▶ **Material to process**
• • • •

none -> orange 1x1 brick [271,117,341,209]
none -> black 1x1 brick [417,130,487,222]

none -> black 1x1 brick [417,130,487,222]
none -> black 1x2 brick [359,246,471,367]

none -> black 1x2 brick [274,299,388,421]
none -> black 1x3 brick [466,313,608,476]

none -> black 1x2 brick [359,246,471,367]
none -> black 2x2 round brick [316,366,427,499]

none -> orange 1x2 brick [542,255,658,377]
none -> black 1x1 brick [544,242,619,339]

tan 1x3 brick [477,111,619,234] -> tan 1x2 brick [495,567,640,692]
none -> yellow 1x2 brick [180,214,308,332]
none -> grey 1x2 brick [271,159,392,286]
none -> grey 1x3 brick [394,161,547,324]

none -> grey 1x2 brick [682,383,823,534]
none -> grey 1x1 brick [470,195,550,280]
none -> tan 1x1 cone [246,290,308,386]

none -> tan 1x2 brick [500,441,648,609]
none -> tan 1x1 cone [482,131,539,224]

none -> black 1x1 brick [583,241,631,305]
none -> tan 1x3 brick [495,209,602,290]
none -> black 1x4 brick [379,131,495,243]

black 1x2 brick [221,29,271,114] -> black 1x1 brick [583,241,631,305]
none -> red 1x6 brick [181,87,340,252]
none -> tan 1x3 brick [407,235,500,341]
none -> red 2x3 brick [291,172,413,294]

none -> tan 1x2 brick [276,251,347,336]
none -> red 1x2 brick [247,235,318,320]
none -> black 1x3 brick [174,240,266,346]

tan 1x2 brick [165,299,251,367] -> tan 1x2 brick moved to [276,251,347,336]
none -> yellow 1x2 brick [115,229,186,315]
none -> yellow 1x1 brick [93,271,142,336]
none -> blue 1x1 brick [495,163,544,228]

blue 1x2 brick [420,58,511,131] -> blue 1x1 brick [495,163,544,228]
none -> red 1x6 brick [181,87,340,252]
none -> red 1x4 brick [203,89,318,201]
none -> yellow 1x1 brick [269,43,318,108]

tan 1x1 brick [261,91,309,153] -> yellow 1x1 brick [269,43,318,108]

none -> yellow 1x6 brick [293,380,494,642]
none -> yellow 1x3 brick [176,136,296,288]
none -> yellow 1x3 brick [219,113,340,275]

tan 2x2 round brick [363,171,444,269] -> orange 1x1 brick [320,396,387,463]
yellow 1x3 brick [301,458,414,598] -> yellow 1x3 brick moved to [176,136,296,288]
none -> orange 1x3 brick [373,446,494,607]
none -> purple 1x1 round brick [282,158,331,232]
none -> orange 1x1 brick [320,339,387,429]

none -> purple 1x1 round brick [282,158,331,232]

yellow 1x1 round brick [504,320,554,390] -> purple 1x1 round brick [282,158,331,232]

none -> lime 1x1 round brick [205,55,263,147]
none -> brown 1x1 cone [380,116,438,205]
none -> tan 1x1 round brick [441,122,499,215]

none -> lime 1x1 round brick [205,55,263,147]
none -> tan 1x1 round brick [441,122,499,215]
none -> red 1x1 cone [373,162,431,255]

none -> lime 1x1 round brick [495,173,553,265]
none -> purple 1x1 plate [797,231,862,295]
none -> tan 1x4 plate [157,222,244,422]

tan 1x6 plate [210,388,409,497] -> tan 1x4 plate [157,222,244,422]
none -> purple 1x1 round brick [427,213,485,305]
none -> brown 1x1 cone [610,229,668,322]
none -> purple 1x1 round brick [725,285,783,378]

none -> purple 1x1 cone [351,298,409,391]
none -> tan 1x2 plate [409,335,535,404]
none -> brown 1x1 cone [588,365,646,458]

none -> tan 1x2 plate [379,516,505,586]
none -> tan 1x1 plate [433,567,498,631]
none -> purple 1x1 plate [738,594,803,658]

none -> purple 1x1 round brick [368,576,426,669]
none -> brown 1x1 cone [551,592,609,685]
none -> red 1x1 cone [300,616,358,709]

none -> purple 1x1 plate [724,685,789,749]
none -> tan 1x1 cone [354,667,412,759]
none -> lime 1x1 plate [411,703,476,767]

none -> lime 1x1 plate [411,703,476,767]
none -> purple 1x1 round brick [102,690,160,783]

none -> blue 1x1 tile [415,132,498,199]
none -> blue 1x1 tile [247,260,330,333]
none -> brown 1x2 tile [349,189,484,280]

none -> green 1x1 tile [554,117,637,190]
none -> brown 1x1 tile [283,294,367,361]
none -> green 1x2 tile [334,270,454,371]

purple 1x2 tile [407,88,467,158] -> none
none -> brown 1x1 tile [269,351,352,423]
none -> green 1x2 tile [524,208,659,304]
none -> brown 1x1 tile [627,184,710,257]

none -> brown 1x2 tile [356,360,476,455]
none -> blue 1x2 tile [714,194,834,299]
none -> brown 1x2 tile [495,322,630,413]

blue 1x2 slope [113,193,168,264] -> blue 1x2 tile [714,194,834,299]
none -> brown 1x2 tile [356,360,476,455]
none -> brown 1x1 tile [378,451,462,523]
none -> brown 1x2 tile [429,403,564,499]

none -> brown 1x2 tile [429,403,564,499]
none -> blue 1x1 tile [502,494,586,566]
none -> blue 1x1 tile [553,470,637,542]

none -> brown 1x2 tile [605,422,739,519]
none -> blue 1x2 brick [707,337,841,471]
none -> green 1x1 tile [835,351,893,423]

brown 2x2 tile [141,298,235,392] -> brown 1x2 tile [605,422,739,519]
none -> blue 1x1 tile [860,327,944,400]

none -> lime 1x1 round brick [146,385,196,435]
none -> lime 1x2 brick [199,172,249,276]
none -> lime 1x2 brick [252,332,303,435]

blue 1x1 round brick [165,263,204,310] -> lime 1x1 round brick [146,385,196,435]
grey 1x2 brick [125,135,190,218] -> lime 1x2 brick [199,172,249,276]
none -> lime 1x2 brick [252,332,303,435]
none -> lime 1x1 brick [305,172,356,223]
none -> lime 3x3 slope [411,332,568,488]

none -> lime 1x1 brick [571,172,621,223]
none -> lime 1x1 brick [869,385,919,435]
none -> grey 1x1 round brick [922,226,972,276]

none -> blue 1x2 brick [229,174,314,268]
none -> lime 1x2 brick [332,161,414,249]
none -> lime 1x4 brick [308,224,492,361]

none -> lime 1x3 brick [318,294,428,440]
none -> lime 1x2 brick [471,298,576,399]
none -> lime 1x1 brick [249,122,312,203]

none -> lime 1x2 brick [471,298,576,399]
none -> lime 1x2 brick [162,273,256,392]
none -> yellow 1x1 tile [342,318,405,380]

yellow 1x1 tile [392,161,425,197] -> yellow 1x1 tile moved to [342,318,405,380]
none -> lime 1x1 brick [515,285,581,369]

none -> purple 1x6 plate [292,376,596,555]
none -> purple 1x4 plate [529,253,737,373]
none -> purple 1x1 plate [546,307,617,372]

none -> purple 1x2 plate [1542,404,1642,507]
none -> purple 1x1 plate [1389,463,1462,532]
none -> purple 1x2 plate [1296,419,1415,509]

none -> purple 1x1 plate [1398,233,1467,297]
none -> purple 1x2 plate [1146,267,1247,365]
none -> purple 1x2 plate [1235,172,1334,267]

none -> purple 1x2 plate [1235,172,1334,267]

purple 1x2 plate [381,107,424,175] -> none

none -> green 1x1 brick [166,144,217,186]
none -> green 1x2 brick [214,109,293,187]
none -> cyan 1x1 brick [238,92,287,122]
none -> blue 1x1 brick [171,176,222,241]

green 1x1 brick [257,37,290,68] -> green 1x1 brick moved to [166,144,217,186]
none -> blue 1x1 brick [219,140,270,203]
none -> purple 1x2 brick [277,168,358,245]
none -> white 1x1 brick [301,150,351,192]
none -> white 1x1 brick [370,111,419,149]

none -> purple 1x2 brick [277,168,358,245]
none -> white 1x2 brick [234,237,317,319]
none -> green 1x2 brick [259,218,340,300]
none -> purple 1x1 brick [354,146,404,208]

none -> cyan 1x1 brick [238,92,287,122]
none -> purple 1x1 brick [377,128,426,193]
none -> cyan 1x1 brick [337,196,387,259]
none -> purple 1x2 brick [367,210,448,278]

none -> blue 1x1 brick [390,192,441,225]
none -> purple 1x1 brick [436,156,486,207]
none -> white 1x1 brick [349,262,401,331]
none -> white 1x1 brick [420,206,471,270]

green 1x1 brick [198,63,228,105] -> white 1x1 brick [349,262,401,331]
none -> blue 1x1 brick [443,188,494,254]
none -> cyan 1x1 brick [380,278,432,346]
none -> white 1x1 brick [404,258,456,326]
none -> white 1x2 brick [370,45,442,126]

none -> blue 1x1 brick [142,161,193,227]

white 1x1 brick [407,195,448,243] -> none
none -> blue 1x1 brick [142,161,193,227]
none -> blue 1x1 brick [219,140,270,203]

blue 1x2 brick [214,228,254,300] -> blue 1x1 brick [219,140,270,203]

• • • •

▶ **Activity**
Beginning at the first line of the records, retype exactly every line up to and including the one with "none -> red 1x2 brick [247,235,318,320]".

▶ **Result**
none -> orange 1x1 brick [271,117,341,209]
none -> black 1x1 brick [417,130,487,222]

none -> black 1x1 brick [417,130,487,222]
none -> black 1x2 brick [359,246,471,367]

none -> black 1x2 brick [274,299,388,421]
none -> black 1x3 brick [466,313,608,476]

none -> black 1x2 brick [359,246,471,367]
none -> black 2x2 round brick [316,366,427,499]

none -> orange 1x2 brick [542,255,658,377]
none -> black 1x1 brick [544,242,619,339]

tan 1x3 brick [477,111,619,234] -> tan 1x2 brick [495,567,640,692]
none -> yellow 1x2 brick [180,214,308,332]
none -> grey 1x2 brick [271,159,392,286]
none -> grey 1x3 brick [394,161,547,324]

none -> grey 1x2 brick [682,383,823,534]
none -> grey 1x1 brick [470,195,550,280]
none -> tan 1x1 cone [246,290,308,386]

none -> tan 1x2 brick [500,441,648,609]
none -> tan 1x1 cone [482,131,539,224]

none -> black 1x1 brick [583,241,631,305]
none -> tan 1x3 brick [495,209,602,290]
none -> black 1x4 brick [379,131,495,243]

black 1x2 brick [221,29,271,114] -> black 1x1 brick [583,241,631,305]
none -> red 1x6 brick [181,87,340,252]
none -> tan 1x3 brick [407,235,500,341]
none -> red 2x3 brick [291,172,413,294]

none -> tan 1x2 brick [276,251,347,336]
none -> red 1x2 brick [247,235,318,320]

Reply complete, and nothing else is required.